▸ Work instruction: The expected output is a verbatim reprint of the lines from the beginning of the data that follows through the line that contains "op=new; now=taza [rojo] (no. 4 from left)".

•••

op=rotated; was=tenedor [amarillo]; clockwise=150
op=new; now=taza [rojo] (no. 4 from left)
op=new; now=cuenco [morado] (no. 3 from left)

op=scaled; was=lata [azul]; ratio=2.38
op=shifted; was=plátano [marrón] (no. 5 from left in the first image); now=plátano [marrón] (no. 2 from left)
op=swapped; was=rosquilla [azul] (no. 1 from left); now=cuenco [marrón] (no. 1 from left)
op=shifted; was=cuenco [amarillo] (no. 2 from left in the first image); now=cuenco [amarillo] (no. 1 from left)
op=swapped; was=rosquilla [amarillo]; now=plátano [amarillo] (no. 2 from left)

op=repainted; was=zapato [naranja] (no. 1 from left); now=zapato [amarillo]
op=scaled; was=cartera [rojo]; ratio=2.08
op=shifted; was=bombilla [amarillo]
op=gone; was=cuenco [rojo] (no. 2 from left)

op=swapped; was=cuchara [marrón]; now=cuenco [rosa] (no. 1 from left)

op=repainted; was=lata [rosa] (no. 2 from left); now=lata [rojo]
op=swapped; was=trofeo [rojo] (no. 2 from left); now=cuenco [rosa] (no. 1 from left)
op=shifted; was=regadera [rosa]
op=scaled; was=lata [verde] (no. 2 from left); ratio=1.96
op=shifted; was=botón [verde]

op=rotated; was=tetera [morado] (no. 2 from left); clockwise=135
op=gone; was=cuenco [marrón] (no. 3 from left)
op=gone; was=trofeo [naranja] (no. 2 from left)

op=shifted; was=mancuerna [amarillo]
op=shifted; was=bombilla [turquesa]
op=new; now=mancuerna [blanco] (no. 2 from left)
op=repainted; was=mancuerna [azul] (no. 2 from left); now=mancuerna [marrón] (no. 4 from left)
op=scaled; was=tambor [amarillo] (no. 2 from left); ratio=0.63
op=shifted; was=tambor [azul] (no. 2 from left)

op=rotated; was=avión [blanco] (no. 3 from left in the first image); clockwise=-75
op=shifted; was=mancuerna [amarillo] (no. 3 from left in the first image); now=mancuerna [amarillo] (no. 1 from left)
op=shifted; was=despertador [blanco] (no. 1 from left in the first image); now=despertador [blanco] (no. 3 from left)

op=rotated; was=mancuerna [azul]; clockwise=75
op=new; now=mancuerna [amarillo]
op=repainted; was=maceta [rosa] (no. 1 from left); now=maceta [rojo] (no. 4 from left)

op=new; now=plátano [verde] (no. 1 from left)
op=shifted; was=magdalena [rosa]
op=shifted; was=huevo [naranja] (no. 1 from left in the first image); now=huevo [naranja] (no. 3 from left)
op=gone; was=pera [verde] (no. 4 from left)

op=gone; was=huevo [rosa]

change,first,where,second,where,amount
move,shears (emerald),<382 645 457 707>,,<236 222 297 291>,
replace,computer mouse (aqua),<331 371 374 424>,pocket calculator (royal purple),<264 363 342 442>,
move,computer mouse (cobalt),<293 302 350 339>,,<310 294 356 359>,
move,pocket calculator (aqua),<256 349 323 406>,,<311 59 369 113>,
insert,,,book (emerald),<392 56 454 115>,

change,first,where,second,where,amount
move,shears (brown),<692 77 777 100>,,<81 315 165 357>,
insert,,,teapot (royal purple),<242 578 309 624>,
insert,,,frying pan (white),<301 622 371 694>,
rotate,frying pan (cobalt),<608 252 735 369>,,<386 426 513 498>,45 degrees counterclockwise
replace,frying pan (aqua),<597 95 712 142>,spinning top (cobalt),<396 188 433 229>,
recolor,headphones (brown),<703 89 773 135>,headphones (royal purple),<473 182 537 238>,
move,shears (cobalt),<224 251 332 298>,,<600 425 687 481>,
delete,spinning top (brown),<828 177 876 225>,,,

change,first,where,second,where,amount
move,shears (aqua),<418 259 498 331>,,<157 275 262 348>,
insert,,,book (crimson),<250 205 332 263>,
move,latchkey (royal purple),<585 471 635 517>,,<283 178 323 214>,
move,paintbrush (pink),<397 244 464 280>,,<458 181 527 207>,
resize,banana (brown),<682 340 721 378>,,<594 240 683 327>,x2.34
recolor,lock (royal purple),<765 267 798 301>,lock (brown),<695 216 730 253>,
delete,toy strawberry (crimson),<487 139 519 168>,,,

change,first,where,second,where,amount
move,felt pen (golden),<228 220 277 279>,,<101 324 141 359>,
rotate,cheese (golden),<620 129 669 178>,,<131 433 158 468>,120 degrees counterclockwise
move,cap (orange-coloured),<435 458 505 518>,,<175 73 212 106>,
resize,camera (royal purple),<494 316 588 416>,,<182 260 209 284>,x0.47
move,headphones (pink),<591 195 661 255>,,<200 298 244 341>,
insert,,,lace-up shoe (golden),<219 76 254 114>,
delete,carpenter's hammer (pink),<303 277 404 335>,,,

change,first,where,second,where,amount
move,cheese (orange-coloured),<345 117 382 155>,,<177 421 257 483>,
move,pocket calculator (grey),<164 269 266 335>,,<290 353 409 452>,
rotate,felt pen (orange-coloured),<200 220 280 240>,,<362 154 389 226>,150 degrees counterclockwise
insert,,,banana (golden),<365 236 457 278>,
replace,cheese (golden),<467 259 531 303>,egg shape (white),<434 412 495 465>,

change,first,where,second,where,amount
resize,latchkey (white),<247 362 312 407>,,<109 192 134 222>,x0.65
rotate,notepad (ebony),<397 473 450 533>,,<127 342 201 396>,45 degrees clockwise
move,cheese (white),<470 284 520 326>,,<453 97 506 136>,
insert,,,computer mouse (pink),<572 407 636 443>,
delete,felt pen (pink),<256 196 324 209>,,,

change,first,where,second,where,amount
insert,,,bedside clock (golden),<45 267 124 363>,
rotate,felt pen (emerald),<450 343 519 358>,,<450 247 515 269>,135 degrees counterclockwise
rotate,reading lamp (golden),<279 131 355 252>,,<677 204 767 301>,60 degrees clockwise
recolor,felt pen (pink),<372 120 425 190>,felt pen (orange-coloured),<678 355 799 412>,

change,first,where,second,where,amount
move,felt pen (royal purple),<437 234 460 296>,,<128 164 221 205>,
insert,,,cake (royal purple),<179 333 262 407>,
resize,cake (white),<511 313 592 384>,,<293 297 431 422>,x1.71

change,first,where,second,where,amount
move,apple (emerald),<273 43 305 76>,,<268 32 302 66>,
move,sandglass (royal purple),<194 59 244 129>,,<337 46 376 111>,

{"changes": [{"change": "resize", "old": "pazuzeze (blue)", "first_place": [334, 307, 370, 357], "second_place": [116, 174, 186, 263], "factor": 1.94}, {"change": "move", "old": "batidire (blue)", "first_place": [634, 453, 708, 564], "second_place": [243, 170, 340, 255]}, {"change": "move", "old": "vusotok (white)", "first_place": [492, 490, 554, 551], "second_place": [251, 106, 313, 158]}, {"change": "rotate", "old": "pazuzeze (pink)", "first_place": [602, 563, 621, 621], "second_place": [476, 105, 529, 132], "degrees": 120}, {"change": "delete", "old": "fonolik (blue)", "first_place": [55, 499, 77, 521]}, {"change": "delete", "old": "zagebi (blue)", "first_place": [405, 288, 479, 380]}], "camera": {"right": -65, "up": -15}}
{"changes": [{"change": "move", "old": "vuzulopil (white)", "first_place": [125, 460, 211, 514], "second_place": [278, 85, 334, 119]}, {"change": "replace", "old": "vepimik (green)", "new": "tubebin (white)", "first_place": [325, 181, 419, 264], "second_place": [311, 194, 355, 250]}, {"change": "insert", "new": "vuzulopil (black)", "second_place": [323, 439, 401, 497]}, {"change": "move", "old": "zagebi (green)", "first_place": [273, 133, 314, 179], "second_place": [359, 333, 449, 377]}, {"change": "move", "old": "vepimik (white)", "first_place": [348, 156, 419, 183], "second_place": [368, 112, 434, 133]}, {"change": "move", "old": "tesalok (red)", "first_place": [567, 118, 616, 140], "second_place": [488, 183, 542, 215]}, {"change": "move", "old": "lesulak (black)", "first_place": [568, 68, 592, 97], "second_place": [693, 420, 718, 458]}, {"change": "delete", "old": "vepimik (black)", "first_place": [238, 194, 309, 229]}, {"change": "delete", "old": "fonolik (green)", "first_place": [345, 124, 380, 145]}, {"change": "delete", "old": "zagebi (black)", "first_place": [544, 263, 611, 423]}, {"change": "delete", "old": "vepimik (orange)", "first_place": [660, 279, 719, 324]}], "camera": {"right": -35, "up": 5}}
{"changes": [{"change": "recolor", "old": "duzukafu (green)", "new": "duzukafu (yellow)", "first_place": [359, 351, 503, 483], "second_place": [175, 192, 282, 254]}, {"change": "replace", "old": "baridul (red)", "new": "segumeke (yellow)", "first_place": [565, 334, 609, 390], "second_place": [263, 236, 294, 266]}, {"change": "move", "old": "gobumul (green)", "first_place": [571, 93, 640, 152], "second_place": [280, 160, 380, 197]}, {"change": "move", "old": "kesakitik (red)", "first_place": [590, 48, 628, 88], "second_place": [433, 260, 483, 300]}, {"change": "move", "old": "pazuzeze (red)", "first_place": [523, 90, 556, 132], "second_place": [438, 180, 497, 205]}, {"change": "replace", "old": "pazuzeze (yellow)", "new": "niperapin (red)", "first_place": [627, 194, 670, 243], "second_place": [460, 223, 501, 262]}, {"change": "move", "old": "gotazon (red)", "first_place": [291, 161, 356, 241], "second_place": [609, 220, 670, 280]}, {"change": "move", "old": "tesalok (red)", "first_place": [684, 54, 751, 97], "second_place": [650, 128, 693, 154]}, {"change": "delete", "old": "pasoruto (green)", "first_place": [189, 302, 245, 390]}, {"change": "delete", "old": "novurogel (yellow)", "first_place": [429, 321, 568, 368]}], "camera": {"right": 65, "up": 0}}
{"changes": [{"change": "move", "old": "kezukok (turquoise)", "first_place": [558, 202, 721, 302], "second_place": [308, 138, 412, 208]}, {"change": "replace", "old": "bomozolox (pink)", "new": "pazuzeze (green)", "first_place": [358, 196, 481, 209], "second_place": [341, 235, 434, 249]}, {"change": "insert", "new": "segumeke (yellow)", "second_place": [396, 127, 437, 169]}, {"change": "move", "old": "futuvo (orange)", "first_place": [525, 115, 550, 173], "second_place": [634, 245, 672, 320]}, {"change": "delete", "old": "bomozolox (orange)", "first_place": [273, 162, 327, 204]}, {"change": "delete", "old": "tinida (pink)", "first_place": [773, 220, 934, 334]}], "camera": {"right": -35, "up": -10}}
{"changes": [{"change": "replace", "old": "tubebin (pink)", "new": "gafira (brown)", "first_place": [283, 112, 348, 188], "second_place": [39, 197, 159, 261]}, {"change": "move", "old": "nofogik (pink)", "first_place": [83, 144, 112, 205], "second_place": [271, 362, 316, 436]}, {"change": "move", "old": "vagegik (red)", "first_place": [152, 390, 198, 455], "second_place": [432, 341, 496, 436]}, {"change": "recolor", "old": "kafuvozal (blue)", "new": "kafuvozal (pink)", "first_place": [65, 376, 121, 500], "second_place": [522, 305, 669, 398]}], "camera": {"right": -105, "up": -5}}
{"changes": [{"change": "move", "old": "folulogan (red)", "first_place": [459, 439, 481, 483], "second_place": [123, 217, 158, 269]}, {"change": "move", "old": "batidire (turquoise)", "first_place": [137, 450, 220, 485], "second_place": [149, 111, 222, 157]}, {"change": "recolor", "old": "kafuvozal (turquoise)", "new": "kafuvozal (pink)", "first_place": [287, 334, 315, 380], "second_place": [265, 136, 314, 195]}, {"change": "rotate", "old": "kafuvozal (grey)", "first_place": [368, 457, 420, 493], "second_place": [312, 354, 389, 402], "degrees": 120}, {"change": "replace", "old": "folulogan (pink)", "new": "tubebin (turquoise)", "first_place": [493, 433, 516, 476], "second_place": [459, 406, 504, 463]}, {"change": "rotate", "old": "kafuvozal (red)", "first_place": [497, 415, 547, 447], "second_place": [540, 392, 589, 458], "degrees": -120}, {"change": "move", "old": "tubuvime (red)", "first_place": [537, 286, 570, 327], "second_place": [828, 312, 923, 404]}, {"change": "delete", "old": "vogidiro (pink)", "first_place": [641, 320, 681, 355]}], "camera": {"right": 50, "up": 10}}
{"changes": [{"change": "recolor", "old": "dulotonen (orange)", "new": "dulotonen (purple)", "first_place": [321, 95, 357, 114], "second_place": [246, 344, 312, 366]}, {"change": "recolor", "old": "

•••

▸ The answer:
op=rotated; was=tenedor [amarillo]; clockwise=150
op=new; now=taza [rojo] (no. 4 from left)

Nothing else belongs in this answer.